- Data records

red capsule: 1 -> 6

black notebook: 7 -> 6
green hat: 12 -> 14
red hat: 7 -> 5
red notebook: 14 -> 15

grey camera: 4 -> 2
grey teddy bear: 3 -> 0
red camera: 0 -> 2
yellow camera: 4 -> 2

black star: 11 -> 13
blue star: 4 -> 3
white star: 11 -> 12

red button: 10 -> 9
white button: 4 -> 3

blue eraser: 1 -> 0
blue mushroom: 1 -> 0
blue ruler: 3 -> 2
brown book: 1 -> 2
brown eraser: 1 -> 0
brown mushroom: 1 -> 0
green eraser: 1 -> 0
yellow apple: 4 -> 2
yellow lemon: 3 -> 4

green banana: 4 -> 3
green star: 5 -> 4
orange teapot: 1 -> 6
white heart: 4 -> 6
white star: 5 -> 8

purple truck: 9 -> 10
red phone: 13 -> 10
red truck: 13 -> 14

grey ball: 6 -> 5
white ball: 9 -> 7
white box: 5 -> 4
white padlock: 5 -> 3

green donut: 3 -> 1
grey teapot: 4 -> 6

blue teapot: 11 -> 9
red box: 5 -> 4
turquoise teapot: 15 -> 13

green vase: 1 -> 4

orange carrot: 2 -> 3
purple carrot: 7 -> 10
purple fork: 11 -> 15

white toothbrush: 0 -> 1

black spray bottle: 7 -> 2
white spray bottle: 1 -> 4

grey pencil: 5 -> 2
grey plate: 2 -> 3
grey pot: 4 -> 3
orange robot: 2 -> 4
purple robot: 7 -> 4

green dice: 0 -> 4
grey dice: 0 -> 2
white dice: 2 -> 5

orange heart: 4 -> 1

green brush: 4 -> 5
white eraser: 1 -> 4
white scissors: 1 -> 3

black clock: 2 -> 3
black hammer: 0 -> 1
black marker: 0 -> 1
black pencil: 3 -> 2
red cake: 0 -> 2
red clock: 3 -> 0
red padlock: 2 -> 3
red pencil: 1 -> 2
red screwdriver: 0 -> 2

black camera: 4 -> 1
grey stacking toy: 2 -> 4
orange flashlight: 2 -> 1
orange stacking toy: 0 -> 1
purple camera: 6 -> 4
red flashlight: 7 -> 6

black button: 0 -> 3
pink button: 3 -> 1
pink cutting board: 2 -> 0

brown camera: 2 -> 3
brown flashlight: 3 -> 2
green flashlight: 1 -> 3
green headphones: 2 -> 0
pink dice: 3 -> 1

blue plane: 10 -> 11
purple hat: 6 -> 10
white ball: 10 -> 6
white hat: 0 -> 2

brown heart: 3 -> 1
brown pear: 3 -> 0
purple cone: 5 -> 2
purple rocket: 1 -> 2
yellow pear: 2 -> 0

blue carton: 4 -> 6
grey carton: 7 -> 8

- Problem statement
Return the full data above, line for line.

- Solution to this exercise
red capsule: 1 -> 6

black notebook: 7 -> 6
green hat: 12 -> 14
red hat: 7 -> 5
red notebook: 14 -> 15

grey camera: 4 -> 2
grey teddy bear: 3 -> 0
red camera: 0 -> 2
yellow camera: 4 -> 2

black star: 11 -> 13
blue star: 4 -> 3
white star: 11 -> 12

red button: 10 -> 9
white button: 4 -> 3

blue eraser: 1 -> 0
blue mushroom: 1 -> 0
blue ruler: 3 -> 2
brown book: 1 -> 2
brown eraser: 1 -> 0
brown mushroom: 1 -> 0
green eraser: 1 -> 0
yellow apple: 4 -> 2
yellow lemon: 3 -> 4

green banana: 4 -> 3
green star: 5 -> 4
orange teapot: 1 -> 6
white heart: 4 -> 6
white star: 5 -> 8

purple truck: 9 -> 10
red phone: 13 -> 10
red truck: 13 -> 14

grey ball: 6 -> 5
white ball: 9 -> 7
white box: 5 -> 4
white padlock: 5 -> 3

green donut: 3 -> 1
grey teapot: 4 -> 6

blue teapot: 11 -> 9
red box: 5 -> 4
turquoise teapot: 15 -> 13

green vase: 1 -> 4

orange carrot: 2 -> 3
purple carrot: 7 -> 10
purple fork: 11 -> 15

white toothbrush: 0 -> 1

black spray bottle: 7 -> 2
white spray bottle: 1 -> 4

grey pencil: 5 -> 2
grey plate: 2 -> 3
grey pot: 4 -> 3
orange robot: 2 -> 4
purple robot: 7 -> 4

green dice: 0 -> 4
grey dice: 0 -> 2
white dice: 2 -> 5

orange heart: 4 -> 1

green brush: 4 -> 5
white eraser: 1 -> 4
white scissors: 1 -> 3

black clock: 2 -> 3
black hammer: 0 -> 1
black marker: 0 -> 1
black pencil: 3 -> 2
red cake: 0 -> 2
red clock: 3 -> 0
red padlock: 2 -> 3
red pencil: 1 -> 2
red screwdriver: 0 -> 2

black camera: 4 -> 1
grey stacking toy: 2 -> 4
orange flashlight: 2 -> 1
orange stacking toy: 0 -> 1
purple camera: 6 -> 4
red flashlight: 7 -> 6

black button: 0 -> 3
pink button: 3 -> 1
pink cutting board: 2 -> 0

brown camera: 2 -> 3
brown flashlight: 3 -> 2
green flashlight: 1 -> 3
green headphones: 2 -> 0
pink dice: 3 -> 1

blue plane: 10 -> 11
purple hat: 6 -> 10
white ball: 10 -> 6
white hat: 0 -> 2

brown heart: 3 -> 1
brown pear: 3 -> 0
purple cone: 5 -> 2
purple rocket: 1 -> 2
yellow pear: 2 -> 0

blue carton: 4 -> 6
grey carton: 7 -> 8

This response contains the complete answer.